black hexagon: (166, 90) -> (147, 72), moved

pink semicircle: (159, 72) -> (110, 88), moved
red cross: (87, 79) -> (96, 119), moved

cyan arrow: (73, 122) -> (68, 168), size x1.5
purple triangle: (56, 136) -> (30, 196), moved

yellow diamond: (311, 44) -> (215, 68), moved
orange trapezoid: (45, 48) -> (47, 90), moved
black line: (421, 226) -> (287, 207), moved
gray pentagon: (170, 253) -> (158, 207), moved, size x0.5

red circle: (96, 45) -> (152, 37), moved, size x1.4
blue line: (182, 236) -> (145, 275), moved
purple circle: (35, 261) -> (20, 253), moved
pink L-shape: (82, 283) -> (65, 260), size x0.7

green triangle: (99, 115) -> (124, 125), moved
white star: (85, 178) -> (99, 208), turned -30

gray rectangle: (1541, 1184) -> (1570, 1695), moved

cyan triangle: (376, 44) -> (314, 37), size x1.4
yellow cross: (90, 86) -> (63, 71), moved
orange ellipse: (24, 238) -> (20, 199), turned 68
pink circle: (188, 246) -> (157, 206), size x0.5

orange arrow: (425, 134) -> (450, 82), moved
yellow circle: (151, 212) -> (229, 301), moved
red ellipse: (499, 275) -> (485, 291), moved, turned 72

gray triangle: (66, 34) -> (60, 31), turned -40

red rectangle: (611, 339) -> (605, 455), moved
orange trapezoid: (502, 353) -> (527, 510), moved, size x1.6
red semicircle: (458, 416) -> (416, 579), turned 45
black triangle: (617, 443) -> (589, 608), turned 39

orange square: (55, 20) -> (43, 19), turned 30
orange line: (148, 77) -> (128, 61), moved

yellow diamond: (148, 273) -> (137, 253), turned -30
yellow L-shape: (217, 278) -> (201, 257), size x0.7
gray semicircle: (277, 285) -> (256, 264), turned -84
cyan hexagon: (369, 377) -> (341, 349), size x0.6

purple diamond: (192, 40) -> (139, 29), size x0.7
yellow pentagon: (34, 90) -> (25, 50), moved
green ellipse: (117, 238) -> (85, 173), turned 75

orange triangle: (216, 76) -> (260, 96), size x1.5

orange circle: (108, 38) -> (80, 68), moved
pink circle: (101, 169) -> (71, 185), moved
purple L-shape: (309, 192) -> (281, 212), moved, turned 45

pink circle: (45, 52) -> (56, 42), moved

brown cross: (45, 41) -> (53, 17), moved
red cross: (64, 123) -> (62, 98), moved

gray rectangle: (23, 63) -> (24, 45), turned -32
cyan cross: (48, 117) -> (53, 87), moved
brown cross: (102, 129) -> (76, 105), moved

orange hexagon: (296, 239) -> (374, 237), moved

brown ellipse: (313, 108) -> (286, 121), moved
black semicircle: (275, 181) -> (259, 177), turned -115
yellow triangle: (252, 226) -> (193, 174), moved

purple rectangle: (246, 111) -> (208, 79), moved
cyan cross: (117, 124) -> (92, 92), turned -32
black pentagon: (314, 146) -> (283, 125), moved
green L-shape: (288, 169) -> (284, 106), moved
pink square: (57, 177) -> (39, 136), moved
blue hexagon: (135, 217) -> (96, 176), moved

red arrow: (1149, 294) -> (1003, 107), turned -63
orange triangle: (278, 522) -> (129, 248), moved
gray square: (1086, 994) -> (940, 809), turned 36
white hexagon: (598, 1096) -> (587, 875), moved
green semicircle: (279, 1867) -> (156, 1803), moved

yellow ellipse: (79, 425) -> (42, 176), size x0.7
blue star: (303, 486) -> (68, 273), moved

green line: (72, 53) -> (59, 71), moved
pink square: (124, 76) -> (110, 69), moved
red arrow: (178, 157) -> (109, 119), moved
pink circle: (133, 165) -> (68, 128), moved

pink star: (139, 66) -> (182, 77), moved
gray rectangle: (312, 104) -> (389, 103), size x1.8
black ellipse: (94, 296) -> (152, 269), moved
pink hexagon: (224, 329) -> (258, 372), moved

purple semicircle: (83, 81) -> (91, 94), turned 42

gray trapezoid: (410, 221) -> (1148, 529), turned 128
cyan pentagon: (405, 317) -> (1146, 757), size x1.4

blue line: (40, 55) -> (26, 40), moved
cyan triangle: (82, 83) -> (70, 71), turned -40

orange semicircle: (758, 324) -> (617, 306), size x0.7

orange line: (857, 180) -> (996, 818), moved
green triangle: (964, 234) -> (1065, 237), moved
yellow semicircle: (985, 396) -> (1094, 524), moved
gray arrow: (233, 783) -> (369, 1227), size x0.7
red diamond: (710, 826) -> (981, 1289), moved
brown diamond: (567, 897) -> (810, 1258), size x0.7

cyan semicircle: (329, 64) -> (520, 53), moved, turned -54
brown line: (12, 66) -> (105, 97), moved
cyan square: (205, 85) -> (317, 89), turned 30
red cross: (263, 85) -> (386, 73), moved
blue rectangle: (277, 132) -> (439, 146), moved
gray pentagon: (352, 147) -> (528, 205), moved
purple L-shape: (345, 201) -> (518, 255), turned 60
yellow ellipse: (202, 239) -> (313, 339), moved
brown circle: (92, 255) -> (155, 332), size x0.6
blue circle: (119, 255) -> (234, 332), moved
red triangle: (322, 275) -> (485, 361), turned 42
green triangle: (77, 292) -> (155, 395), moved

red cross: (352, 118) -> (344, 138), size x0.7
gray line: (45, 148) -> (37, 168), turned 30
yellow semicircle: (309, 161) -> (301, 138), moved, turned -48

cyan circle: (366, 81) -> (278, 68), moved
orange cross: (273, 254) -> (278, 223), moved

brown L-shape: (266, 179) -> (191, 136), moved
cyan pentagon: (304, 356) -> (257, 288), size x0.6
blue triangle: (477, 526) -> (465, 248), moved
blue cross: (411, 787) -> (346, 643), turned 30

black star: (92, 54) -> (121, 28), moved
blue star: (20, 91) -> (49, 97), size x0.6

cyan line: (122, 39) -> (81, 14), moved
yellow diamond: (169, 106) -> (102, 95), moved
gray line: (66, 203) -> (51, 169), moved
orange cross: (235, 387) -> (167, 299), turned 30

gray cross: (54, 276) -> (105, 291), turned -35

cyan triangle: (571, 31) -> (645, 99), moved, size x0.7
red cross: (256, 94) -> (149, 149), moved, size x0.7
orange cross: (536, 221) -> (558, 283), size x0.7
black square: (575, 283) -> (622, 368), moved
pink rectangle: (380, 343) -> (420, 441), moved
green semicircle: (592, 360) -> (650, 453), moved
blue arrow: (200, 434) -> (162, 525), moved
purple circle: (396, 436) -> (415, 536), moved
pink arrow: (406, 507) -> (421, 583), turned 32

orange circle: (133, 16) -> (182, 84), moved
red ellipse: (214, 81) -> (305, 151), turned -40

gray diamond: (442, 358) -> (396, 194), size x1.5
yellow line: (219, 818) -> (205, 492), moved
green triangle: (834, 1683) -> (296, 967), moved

++++++++++

About this task:
Without changing anything, repeat the whole listing.

Answer box:
black hexagon: (166, 90) -> (147, 72), moved

pink semicircle: (159, 72) -> (110, 88), moved
red cross: (87, 79) -> (96, 119), moved

cyan arrow: (73, 122) -> (68, 168), size x1.5
purple triangle: (56, 136) -> (30, 196), moved

yellow diamond: (311, 44) -> (215, 68), moved
orange trapezoid: (45, 48) -> (47, 90), moved
black line: (421, 226) -> (287, 207), moved
gray pentagon: (170, 253) -> (158, 207), moved, size x0.5

red circle: (96, 45) -> (152, 37), moved, size x1.4
blue line: (182, 236) -> (145, 275), moved
purple circle: (35, 261) -> (20, 253), moved
pink L-shape: (82, 283) -> (65, 260), size x0.7

green triangle: (99, 115) -> (124, 125), moved
white star: (85, 178) -> (99, 208), turned -30

gray rectangle: (1541, 1184) -> (1570, 1695), moved

cyan triangle: (376, 44) -> (314, 37), size x1.4
yellow cross: (90, 86) -> (63, 71), moved
orange ellipse: (24, 238) -> (20, 199), turned 68
pink circle: (188, 246) -> (157, 206), size x0.5

orange arrow: (425, 134) -> (450, 82), moved
yellow circle: (151, 212) -> (229, 301), moved
red ellipse: (499, 275) -> (485, 291), moved, turned 72

gray triangle: (66, 34) -> (60, 31), turned -40

red rectangle: (611, 339) -> (605, 455), moved
orange trapezoid: (502, 353) -> (527, 510), moved, size x1.6
red semicircle: (458, 416) -> (416, 579), turned 45
black triangle: (617, 443) -> (589, 608), turned 39

orange square: (55, 20) -> (43, 19), turned 30
orange line: (148, 77) -> (128, 61), moved

yellow diamond: (148, 273) -> (137, 253), turned -30
yellow L-shape: (217, 278) -> (201, 257), size x0.7
gray semicircle: (277, 285) -> (256, 264), turned -84
cyan hexagon: (369, 377) -> (341, 349), size x0.6

purple diamond: (192, 40) -> (139, 29), size x0.7
yellow pentagon: (34, 90) -> (25, 50), moved
green ellipse: (117, 238) -> (85, 173), turned 75

orange triangle: (216, 76) -> (260, 96), size x1.5

orange circle: (108, 38) -> (80, 68), moved
pink circle: (101, 169) -> (71, 185), moved
purple L-shape: (309, 192) -> (281, 212), moved, turned 45

pink circle: (45, 52) -> (56, 42), moved

brown cross: (45, 41) -> (53, 17), moved
red cross: (64, 123) -> (62, 98), moved

gray rectangle: (23, 63) -> (24, 45), turned -32
cyan cross: (48, 117) -> (53, 87), moved
brown cross: (102, 129) -> (76, 105), moved

orange hexagon: (296, 239) -> (374, 237), moved

brown ellipse: (313, 108) -> (286, 121), moved
black semicircle: (275, 181) -> (259, 177), turned -115
yellow triangle: (252, 226) -> (193, 174), moved

purple rectangle: (246, 111) -> (208, 79), moved
cyan cross: (117, 124) -> (92, 92), turned -32
black pentagon: (314, 146) -> (283, 125), moved
green L-shape: (288, 169) -> (284, 106), moved
pink square: (57, 177) -> (39, 136), moved
blue hexagon: (135, 217) -> (96, 176), moved

red arrow: (1149, 294) -> (1003, 107), turned -63
orange triangle: (278, 522) -> (129, 248), moved
gray square: (1086, 994) -> (940, 809), turned 36
white hexagon: (598, 1096) -> (587, 875), moved
green semicircle: (279, 1867) -> (156, 1803), moved

yellow ellipse: (79, 425) -> (42, 176), size x0.7
blue star: (303, 486) -> (68, 273), moved

green line: (72, 53) -> (59, 71), moved
pink square: (124, 76) -> (110, 69), moved
red arrow: (178, 157) -> (109, 119), moved
pink circle: (133, 165) -> (68, 128), moved

pink star: (139, 66) -> (182, 77), moved
gray rectangle: (312, 104) -> (389, 103), size x1.8
black ellipse: (94, 296) -> (152, 269), moved
pink hexagon: (224, 329) -> (258, 372), moved

purple semicircle: (83, 81) -> (91, 94), turned 42

gray trapezoid: (410, 221) -> (1148, 529), turned 128
cyan pentagon: (405, 317) -> (1146, 757), size x1.4

blue line: (40, 55) -> (26, 40), moved
cyan triangle: (82, 83) -> (70, 71), turned -40

orange semicircle: (758, 324) -> (617, 306), size x0.7

orange line: (857, 180) -> (996, 818), moved
green triangle: (964, 234) -> (1065, 237), moved
yellow semicircle: (985, 396) -> (1094, 524), moved
gray arrow: (233, 783) -> (369, 1227), size x0.7
red diamond: (710, 826) -> (981, 1289), moved
brown diamond: (567, 897) -> (810, 1258), size x0.7

cyan semicircle: (329, 64) -> (520, 53), moved, turned -54
brown line: (12, 66) -> (105, 97), moved
cyan square: (205, 85) -> (317, 89), turned 30
red cross: (263, 85) -> (386, 73), moved
blue rectangle: (277, 132) -> (439, 146), moved
gray pentagon: (352, 147) -> (528, 205), moved
purple L-shape: (345, 201) -> (518, 255), turned 60
yellow ellipse: (202, 239) -> (313, 339), moved
brown circle: (92, 255) -> (155, 332), size x0.6
blue circle: (119, 255) -> (234, 332), moved
red triangle: (322, 275) -> (485, 361), turned 42
green triangle: (77, 292) -> (155, 395), moved

red cross: (352, 118) -> (344, 138), size x0.7
gray line: (45, 148) -> (37, 168), turned 30
yellow semicircle: (309, 161) -> (301, 138), moved, turned -48

cyan circle: (366, 81) -> (278, 68), moved
orange cross: (273, 254) -> (278, 223), moved

brown L-shape: (266, 179) -> (191, 136), moved
cyan pentagon: (304, 356) -> (257, 288), size x0.6
blue triangle: (477, 526) -> (465, 248), moved
blue cross: (411, 787) -> (346, 643), turned 30

black star: (92, 54) -> (121, 28), moved
blue star: (20, 91) -> (49, 97), size x0.6

cyan line: (122, 39) -> (81, 14), moved
yellow diamond: (169, 106) -> (102, 95), moved
gray line: (66, 203) -> (51, 169), moved
orange cross: (235, 387) -> (167, 299), turned 30

gray cross: (54, 276) -> (105, 291), turned -35

cyan triangle: (571, 31) -> (645, 99), moved, size x0.7
red cross: (256, 94) -> (149, 149), moved, size x0.7
orange cross: (536, 221) -> (558, 283), size x0.7
black square: (575, 283) -> (622, 368), moved
pink rectangle: (380, 343) -> (420, 441), moved
green semicircle: (592, 360) -> (650, 453), moved
blue arrow: (200, 434) -> (162, 525), moved
purple circle: (396, 436) -> (415, 536), moved
pink arrow: (406, 507) -> (421, 583), turned 32

orange circle: (133, 16) -> (182, 84), moved
red ellipse: (214, 81) -> (305, 151), turned -40

gray diamond: (442, 358) -> (396, 194), size x1.5
yellow line: (219, 818) -> (205, 492), moved
green triangle: (834, 1683) -> (296, 967), moved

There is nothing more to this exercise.